Content starts

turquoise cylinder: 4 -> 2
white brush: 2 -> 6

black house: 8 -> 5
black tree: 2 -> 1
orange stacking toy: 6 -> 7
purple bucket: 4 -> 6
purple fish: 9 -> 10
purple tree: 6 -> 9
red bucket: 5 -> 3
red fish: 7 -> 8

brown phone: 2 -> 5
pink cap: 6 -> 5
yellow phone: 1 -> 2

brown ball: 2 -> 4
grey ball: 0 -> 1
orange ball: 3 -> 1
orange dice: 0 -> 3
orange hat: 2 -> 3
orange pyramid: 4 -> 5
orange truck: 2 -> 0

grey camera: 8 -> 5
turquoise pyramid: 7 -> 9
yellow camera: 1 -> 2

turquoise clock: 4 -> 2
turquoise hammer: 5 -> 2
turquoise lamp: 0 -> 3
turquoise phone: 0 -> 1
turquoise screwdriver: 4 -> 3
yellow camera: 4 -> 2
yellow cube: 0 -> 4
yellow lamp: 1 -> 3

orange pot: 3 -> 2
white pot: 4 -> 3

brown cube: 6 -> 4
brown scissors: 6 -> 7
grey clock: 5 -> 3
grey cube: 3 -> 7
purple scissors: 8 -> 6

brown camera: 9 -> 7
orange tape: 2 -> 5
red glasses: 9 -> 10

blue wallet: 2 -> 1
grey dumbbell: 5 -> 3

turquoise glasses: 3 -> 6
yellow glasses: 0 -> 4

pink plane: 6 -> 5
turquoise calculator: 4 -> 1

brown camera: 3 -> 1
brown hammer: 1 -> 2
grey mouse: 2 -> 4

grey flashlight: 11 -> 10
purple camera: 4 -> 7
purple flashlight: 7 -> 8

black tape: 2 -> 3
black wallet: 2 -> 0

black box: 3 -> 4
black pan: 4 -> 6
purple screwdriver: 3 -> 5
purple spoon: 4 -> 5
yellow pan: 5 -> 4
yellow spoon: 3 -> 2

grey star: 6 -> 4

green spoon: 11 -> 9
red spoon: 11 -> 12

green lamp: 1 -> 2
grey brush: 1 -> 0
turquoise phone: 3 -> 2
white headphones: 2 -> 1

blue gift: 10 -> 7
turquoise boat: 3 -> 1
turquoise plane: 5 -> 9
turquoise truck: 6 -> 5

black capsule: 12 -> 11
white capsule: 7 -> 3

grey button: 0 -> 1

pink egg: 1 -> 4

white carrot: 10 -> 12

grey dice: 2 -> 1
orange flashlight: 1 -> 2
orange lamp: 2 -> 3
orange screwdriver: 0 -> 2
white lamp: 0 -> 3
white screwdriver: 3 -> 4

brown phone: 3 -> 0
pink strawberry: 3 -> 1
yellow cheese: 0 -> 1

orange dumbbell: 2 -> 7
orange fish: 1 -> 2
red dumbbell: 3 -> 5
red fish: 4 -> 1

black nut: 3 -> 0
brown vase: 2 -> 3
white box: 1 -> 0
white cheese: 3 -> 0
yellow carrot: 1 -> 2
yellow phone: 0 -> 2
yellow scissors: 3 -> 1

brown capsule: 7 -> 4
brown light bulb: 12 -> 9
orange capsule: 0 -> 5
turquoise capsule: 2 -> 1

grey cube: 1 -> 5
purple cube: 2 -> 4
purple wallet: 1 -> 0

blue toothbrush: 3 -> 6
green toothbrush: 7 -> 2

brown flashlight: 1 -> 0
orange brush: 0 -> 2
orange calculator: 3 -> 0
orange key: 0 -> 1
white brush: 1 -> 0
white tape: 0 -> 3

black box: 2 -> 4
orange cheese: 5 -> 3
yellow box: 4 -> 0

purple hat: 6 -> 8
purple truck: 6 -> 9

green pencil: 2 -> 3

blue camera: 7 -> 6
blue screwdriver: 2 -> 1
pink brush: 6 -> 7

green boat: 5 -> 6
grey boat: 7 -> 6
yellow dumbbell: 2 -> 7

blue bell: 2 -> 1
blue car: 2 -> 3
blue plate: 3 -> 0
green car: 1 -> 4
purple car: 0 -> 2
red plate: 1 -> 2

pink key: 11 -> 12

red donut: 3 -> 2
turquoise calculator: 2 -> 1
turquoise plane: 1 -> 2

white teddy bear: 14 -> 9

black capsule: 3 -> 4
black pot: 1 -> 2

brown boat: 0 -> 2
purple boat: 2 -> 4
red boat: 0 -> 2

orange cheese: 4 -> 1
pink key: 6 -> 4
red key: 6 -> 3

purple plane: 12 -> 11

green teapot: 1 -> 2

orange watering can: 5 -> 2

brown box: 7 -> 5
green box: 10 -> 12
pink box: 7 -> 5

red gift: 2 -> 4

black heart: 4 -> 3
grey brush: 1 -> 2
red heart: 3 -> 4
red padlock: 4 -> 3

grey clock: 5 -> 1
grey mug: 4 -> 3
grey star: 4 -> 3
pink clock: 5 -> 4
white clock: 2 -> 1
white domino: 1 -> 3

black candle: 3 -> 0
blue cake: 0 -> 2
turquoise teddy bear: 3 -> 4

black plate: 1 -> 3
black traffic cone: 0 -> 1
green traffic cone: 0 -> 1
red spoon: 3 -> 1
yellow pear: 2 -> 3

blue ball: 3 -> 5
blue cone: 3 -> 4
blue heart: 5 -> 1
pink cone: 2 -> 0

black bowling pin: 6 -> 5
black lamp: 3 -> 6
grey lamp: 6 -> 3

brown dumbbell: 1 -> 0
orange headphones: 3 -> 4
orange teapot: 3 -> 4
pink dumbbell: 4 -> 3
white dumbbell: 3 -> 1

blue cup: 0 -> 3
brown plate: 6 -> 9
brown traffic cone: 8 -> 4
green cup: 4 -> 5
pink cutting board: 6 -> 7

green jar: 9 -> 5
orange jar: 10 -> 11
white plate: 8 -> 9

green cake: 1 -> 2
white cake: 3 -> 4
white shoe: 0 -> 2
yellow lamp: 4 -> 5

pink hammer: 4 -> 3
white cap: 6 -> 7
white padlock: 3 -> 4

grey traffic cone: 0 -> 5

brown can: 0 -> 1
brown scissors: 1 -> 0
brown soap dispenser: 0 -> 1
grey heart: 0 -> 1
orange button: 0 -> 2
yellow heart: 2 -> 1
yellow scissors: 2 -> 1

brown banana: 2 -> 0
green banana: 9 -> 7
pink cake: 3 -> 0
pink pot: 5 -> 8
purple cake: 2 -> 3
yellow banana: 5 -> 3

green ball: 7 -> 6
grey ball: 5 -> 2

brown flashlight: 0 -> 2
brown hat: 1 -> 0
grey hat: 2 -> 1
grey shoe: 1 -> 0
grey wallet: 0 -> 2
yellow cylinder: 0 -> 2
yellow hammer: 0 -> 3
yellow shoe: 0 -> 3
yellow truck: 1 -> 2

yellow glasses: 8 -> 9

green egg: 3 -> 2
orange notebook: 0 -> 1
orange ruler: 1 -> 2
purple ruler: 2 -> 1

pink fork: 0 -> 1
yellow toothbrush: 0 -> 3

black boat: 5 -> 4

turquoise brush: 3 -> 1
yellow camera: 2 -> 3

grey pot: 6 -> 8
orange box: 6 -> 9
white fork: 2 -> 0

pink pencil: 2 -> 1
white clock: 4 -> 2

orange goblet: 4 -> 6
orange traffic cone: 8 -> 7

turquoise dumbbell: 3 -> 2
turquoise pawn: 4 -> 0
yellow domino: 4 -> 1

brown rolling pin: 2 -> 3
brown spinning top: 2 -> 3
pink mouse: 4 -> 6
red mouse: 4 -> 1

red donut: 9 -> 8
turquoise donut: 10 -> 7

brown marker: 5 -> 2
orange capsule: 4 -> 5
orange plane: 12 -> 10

Content ends

**WHAT TO WORK ON:** Which lines above run from the one containing "orange ball: 3 -> 1" to the one containing "brown scissors: 6 -> 7"? Give them again exactly, both ends included.

**COMPLETED TASK:**
orange ball: 3 -> 1
orange dice: 0 -> 3
orange hat: 2 -> 3
orange pyramid: 4 -> 5
orange truck: 2 -> 0

grey camera: 8 -> 5
turquoise pyramid: 7 -> 9
yellow camera: 1 -> 2

turquoise clock: 4 -> 2
turquoise hammer: 5 -> 2
turquoise lamp: 0 -> 3
turquoise phone: 0 -> 1
turquoise screwdriver: 4 -> 3
yellow camera: 4 -> 2
yellow cube: 0 -> 4
yellow lamp: 1 -> 3

orange pot: 3 -> 2
white pot: 4 -> 3

brown cube: 6 -> 4
brown scissors: 6 -> 7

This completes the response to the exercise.